WHAT IS REQUIRED » Your task is to transcribe the data exactly while omitting each picture.

Image comparison data:
# # # #

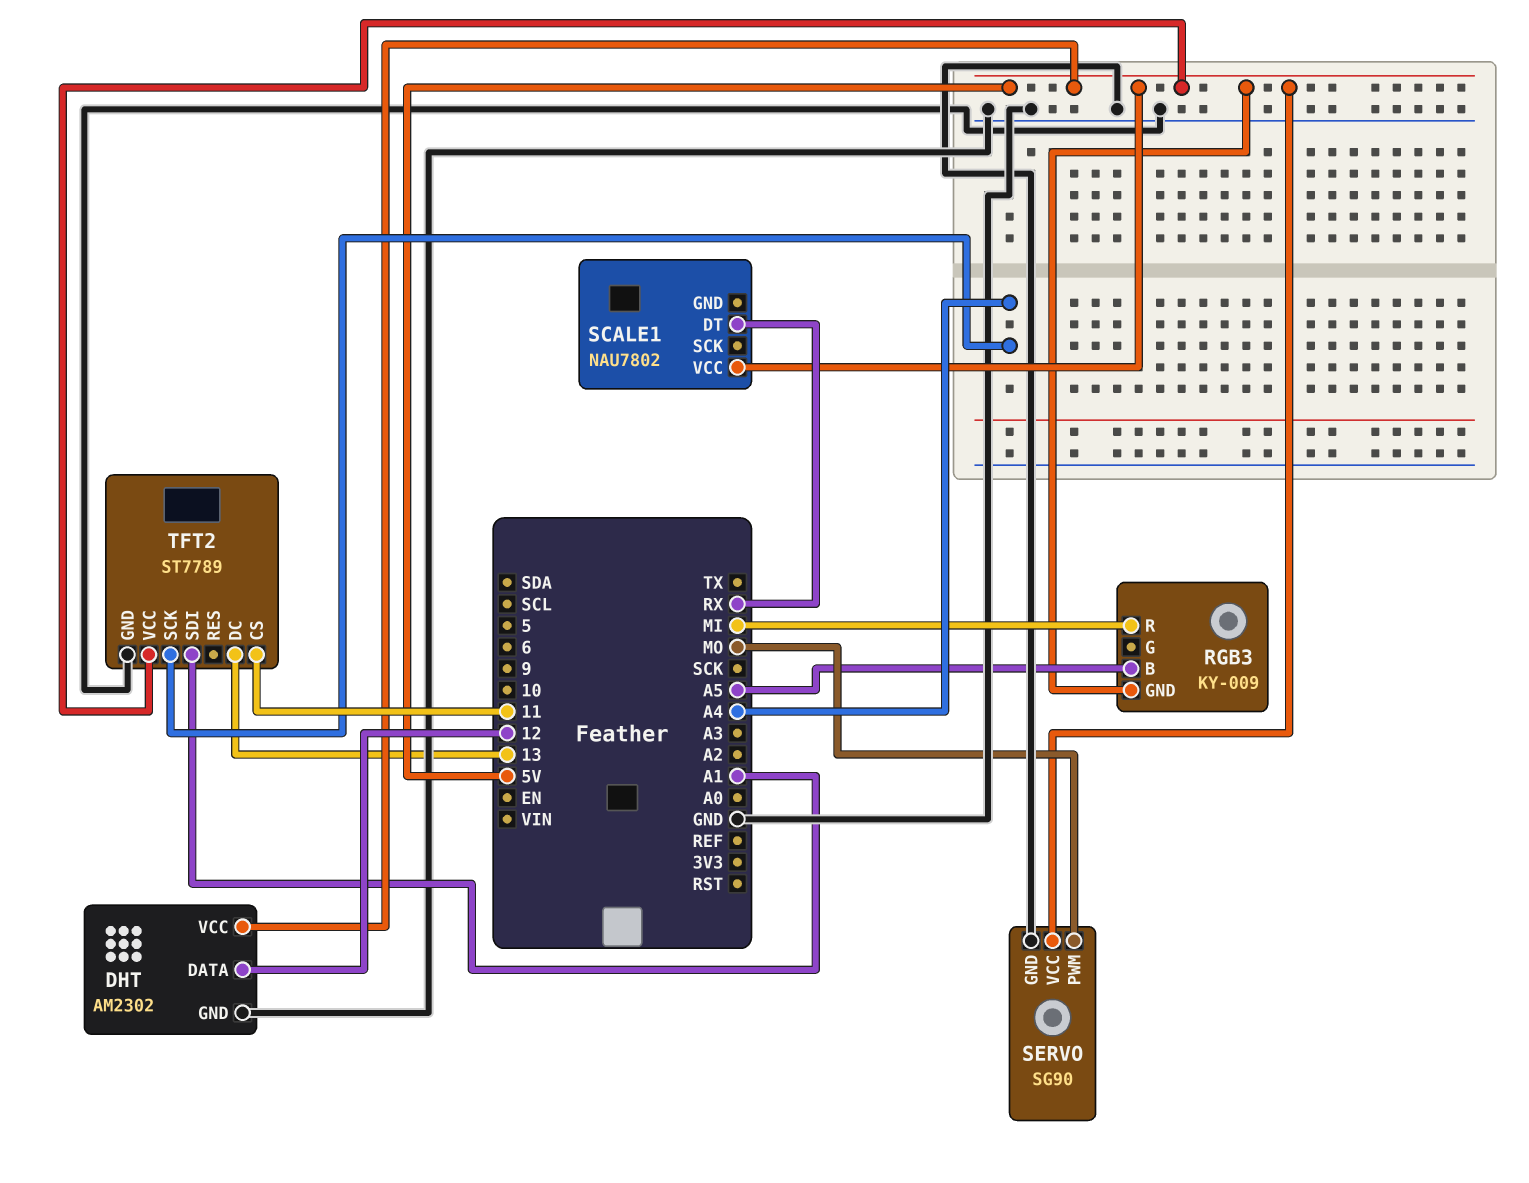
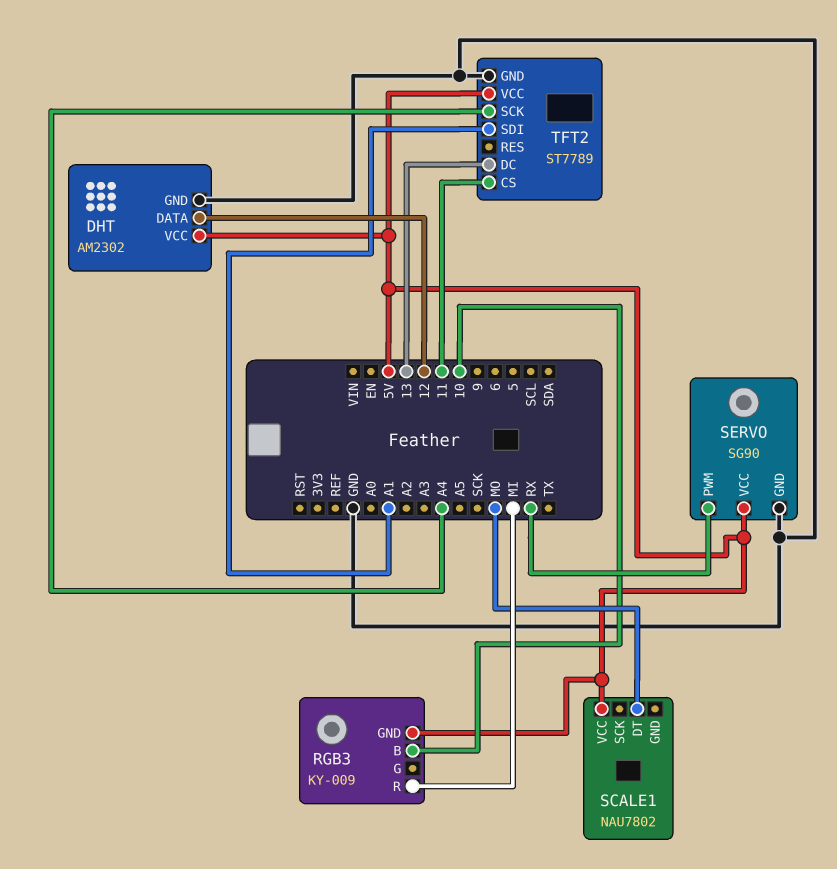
RGB3 pin B: A5 -> 10
SCALE1 pin DT: RX -> MO
SERVO pin PWM: MO -> RX

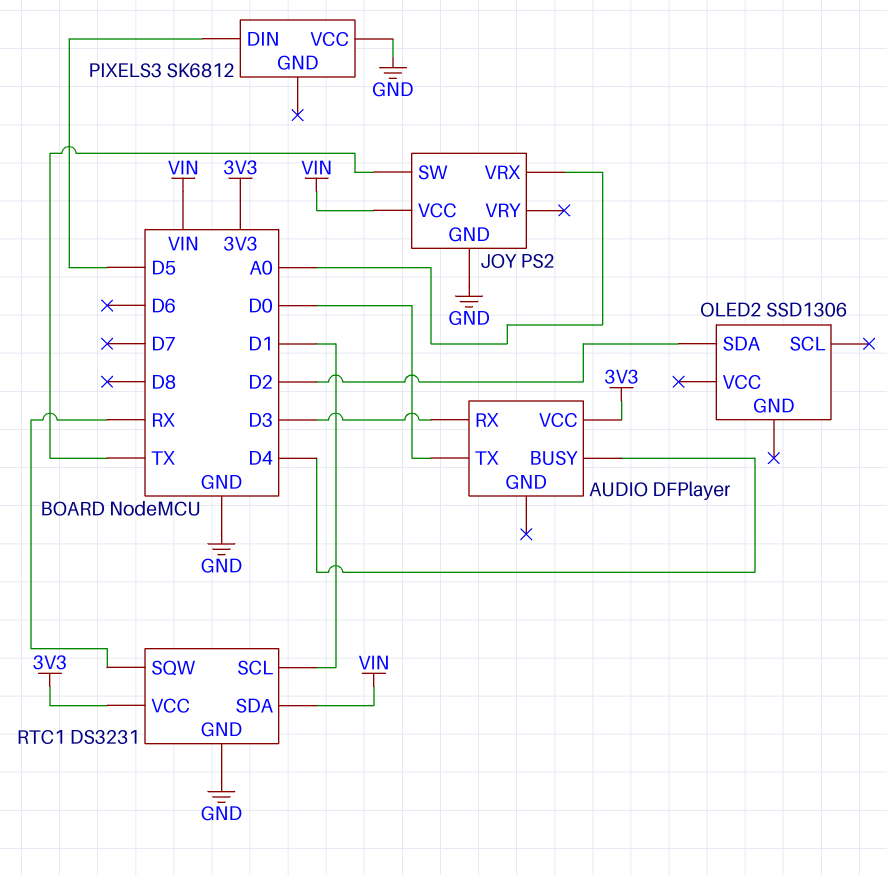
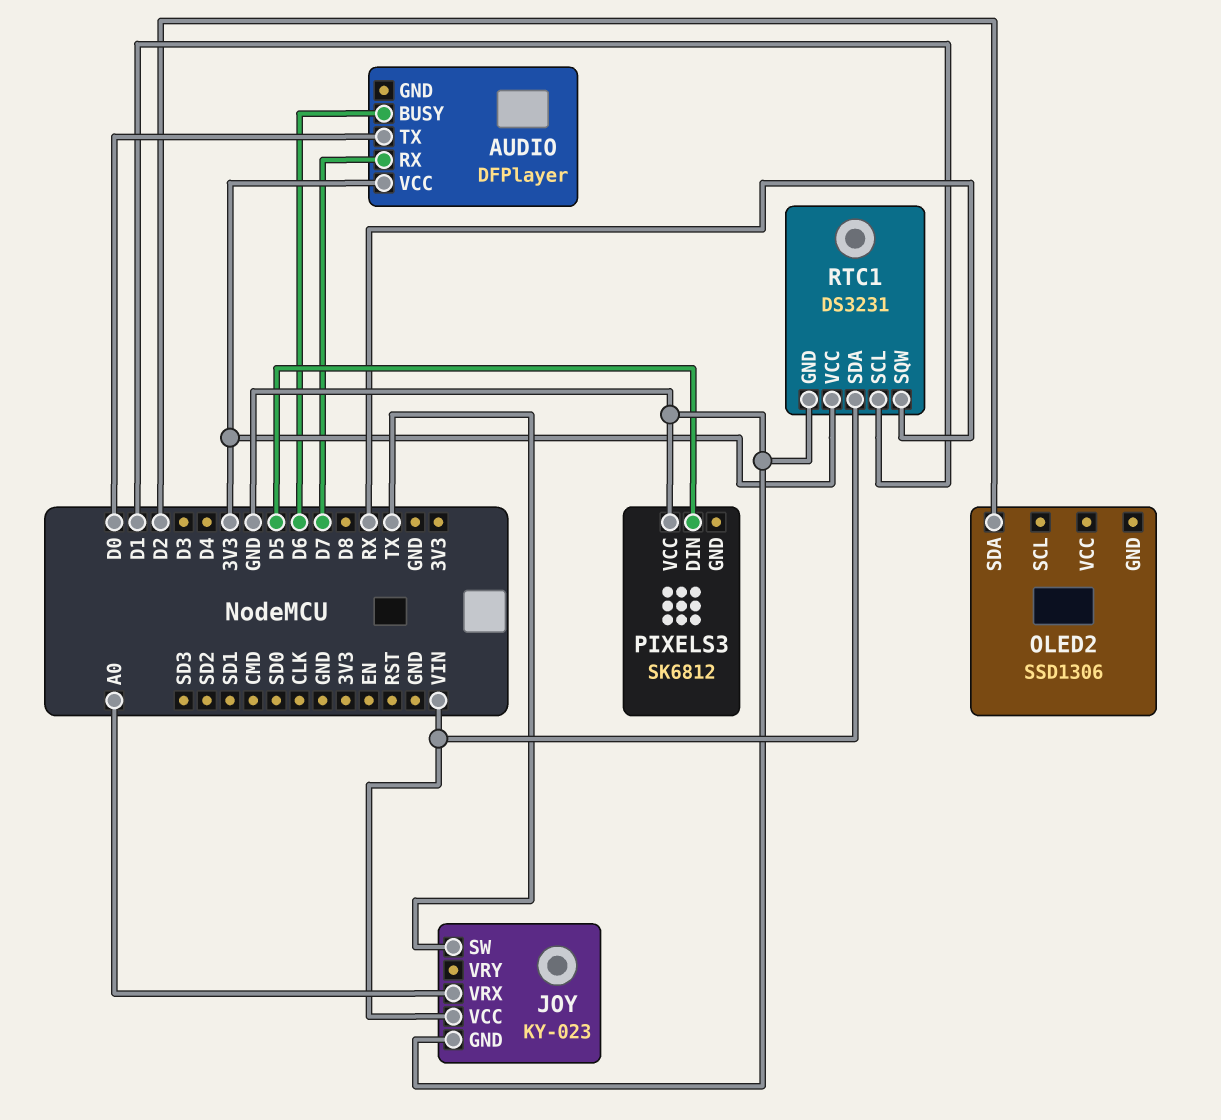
AUDIO pin BUSY: D4 -> D6
AUDIO pin RX: D3 -> D7
JOY: PS2 -> KY-023

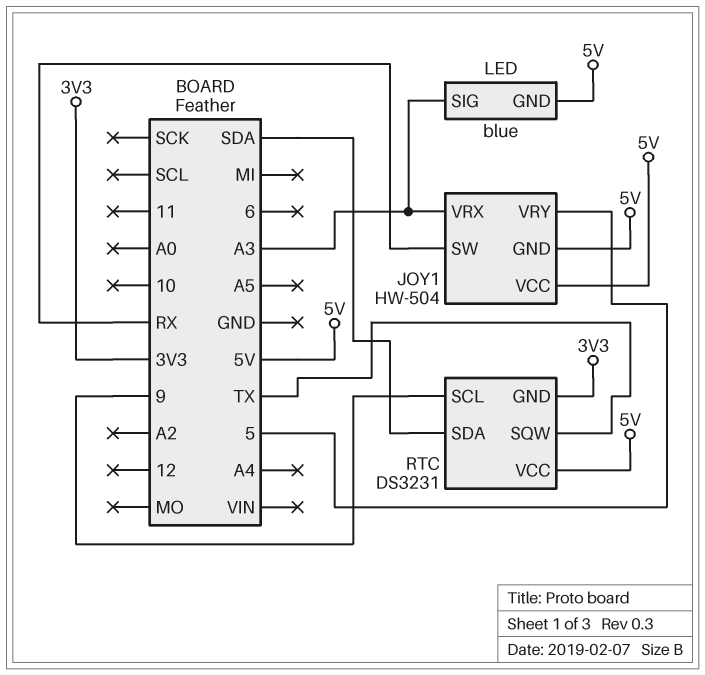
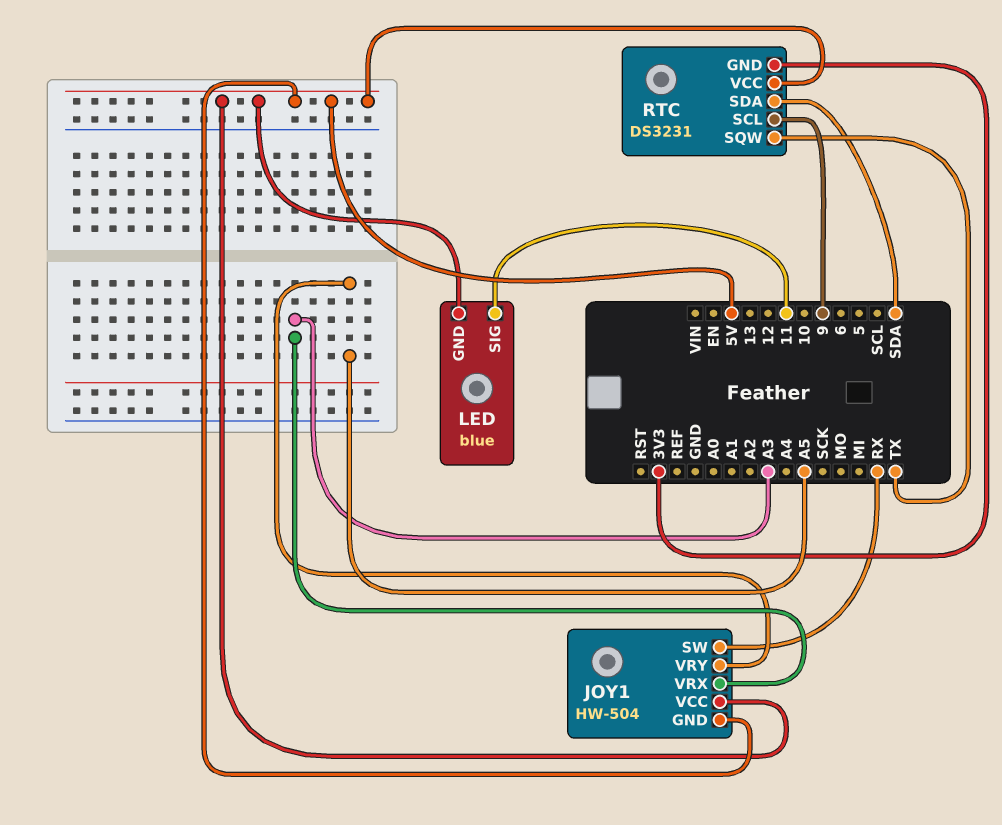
JOY1 pin VRY: 5 -> A5
LED pin SIG: A3 -> 11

# # # #

WRITTEN SOLUTION »
RGB3 pin B: A5 -> 10
SCALE1 pin DT: RX -> MO
SERVO pin PWM: MO -> RX

AUDIO pin BUSY: D4 -> D6
AUDIO pin RX: D3 -> D7
JOY: PS2 -> KY-023

JOY1 pin VRY: 5 -> A5
LED pin SIG: A3 -> 11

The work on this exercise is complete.